• _Listed entries_:
---

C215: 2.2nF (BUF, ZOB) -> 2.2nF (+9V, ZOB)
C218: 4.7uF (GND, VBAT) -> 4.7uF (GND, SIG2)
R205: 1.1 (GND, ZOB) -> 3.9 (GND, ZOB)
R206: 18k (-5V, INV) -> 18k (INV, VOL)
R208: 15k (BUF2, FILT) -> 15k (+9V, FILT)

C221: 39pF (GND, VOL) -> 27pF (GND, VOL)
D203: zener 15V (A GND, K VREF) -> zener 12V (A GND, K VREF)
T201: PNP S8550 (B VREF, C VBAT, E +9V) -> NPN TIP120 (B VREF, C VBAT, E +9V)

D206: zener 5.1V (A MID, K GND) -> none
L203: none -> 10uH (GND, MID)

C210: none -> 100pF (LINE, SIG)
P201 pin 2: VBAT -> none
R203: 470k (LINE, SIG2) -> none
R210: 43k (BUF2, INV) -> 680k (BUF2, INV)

---

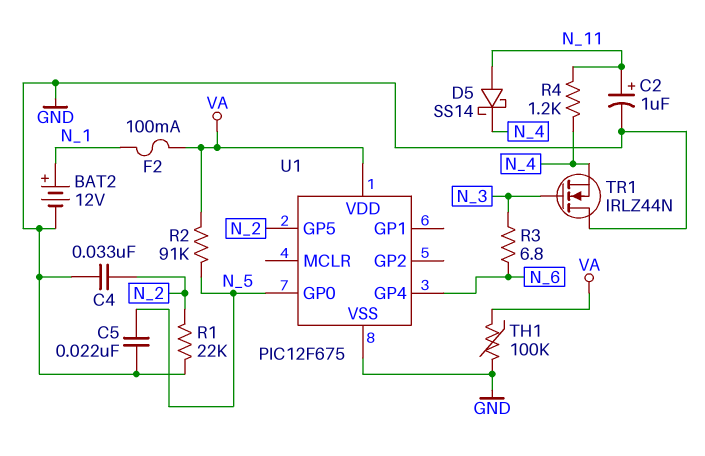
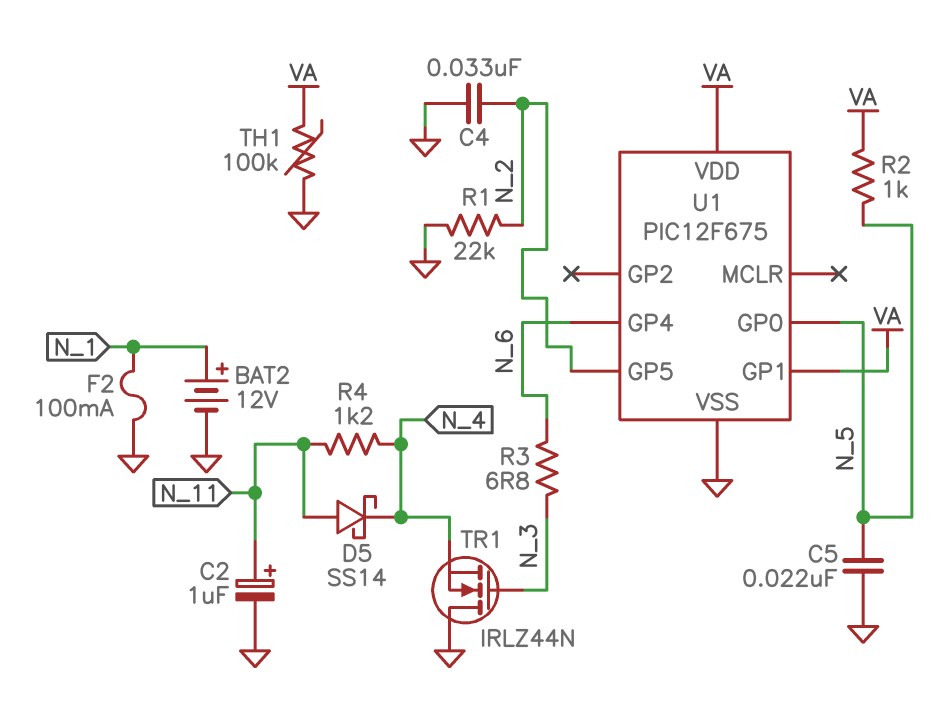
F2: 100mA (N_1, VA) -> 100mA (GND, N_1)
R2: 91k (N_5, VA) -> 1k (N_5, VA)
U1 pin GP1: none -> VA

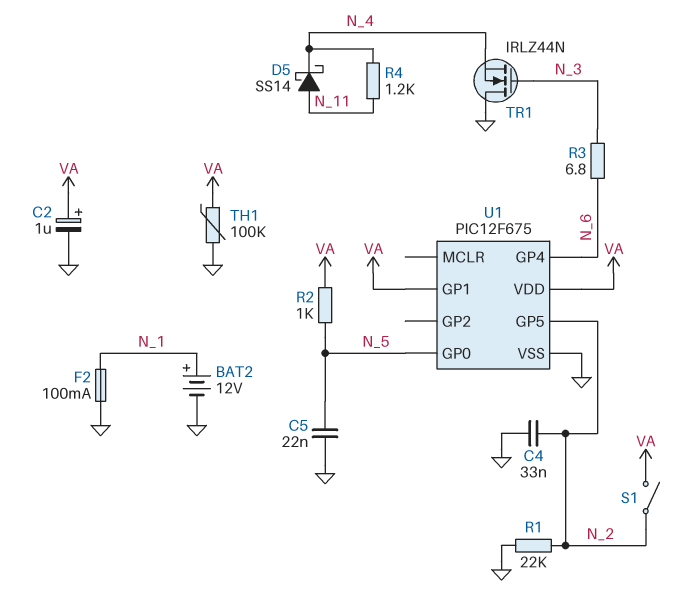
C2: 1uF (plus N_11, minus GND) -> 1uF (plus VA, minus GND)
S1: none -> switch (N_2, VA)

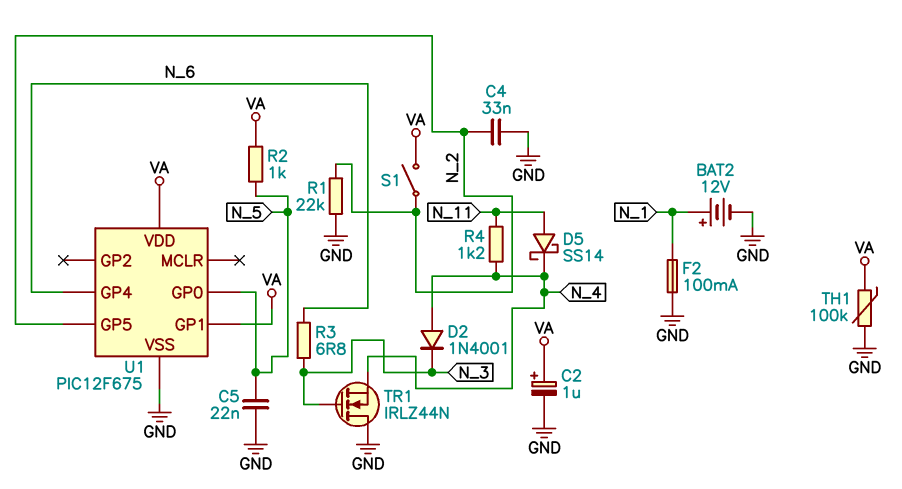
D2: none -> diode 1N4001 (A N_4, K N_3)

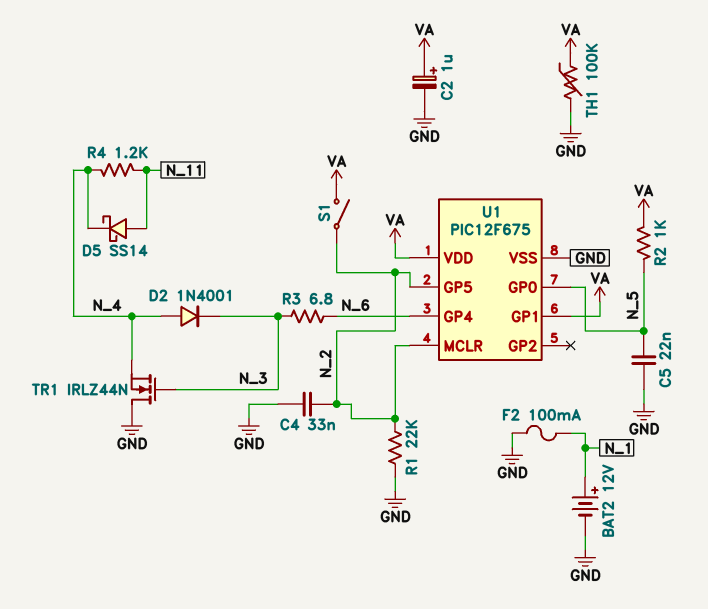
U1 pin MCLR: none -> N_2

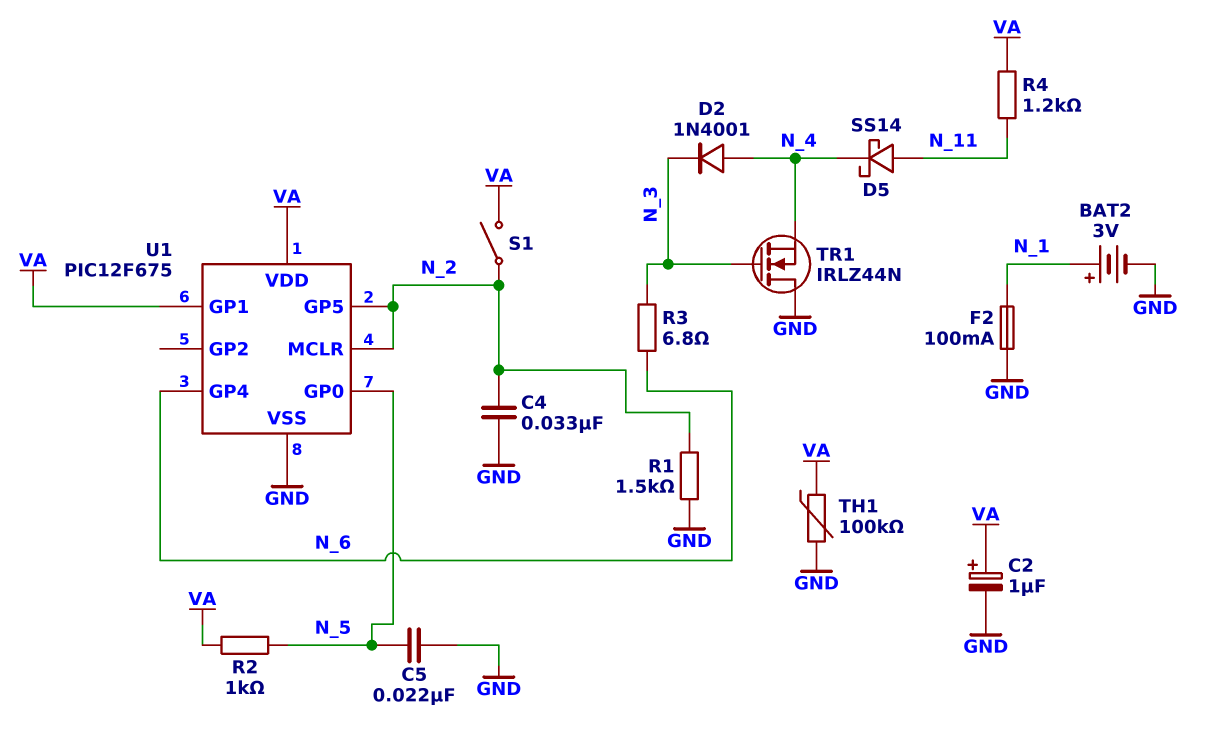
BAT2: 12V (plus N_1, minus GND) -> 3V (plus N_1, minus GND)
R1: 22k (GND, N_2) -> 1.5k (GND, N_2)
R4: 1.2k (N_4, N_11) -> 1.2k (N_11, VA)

---

Write down again, exactly as given, only the lines above that fall from the line with "BAT2: 12V (plus" to the line with "R4: 1.2k (N_4, N_11) -> 1.2k (N_11, VA)", inclusive.

BAT2: 12V (plus N_1, minus GND) -> 3V (plus N_1, minus GND)
R1: 22k (GND, N_2) -> 1.5k (GND, N_2)
R4: 1.2k (N_4, N_11) -> 1.2k (N_11, VA)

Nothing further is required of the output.